Copy out all lines of the listing below that hold "green".

BEGIN Data below

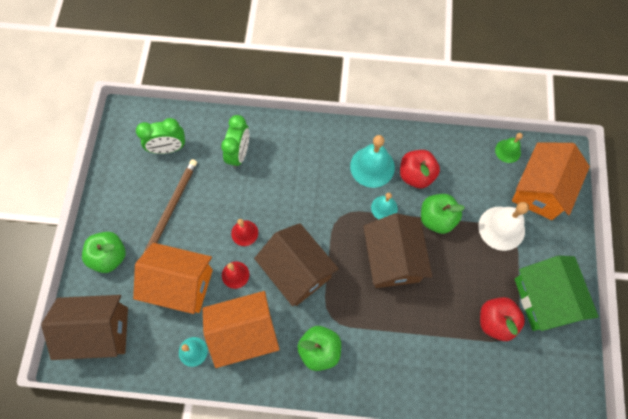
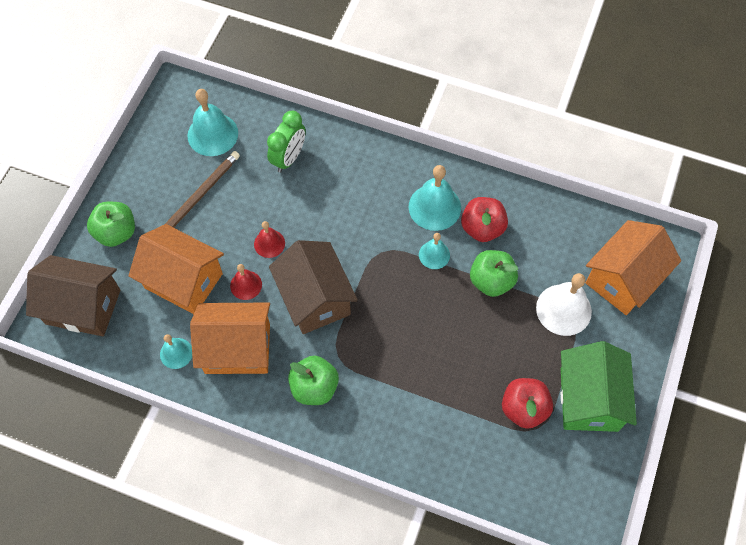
camera: 15 degrees right, 5 degrees down
(168, 148) = (212, 134): green clock -> turquoise bell
(392, 259) = (426, 312): brown house -> none
(508, 151) = (599, 227): green bell -> none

END Data below

- Solution to the exercise:
(168, 148) = (212, 134): green clock -> turquoise bell
(508, 151) = (599, 227): green bell -> none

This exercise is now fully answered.